Task brief
An exact copy of the listing below is needed, with no pictures in it.

Raw data
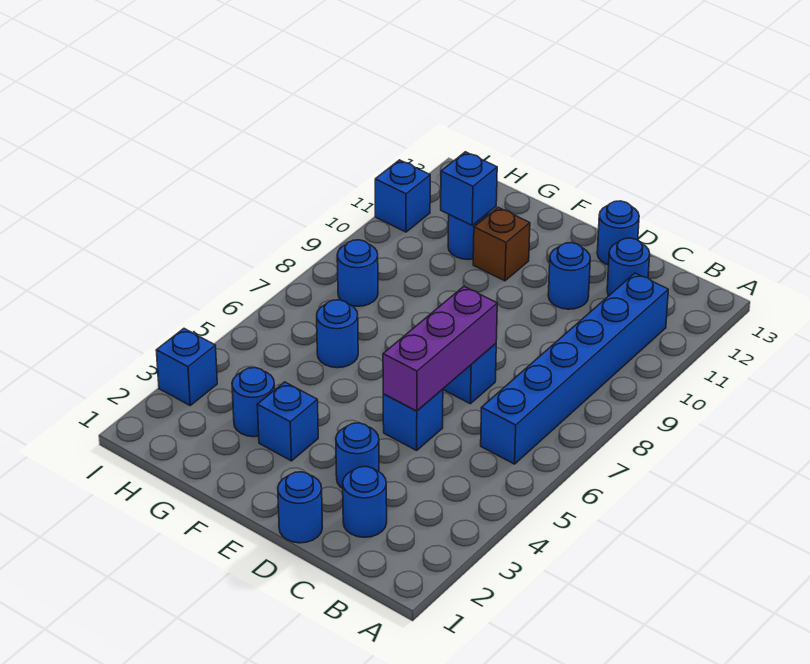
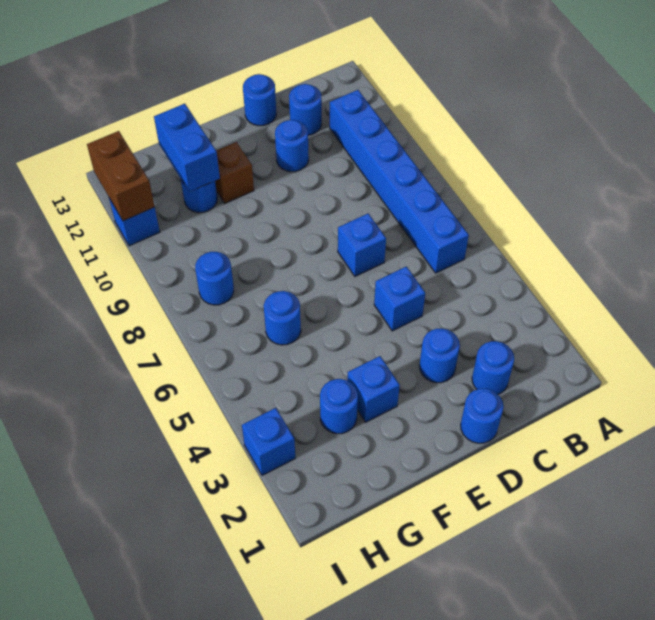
purple brick D5:D7 level 2 -> none
blue brick G11 level 2 -> blue brick G11:G12 level 2
none -> brown brick I11:I12 level 2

Problem solution
purple brick D5:D7 level 2 -> none
blue brick G11 level 2 -> blue brick G11:G12 level 2
none -> brown brick I11:I12 level 2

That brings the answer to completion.